## Task requirements
Look through the data below and, wherever a line carries the word "degrees", please copy that line.

## Available data
_ _ _ _ _
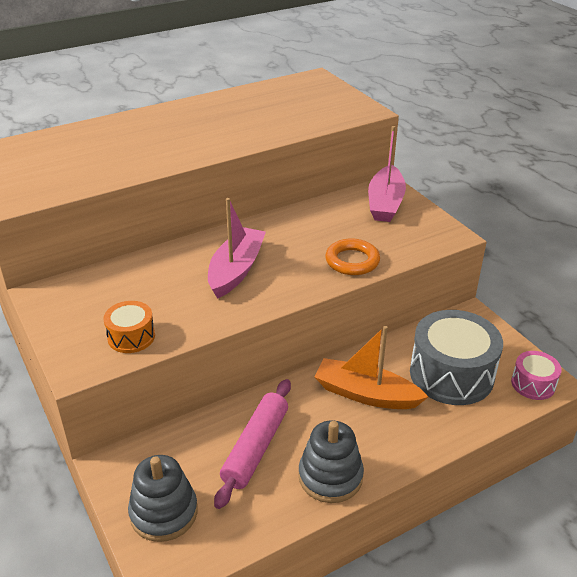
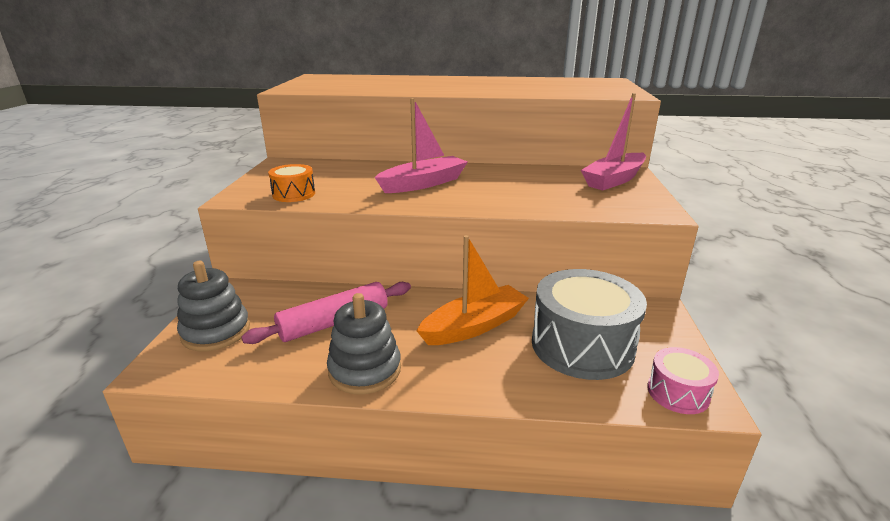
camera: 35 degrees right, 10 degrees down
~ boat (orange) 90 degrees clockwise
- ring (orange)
_ _ _ _ _
## Written answer
camera: 35 degrees right, 10 degrees down
~ boat (orange) 90 degrees clockwise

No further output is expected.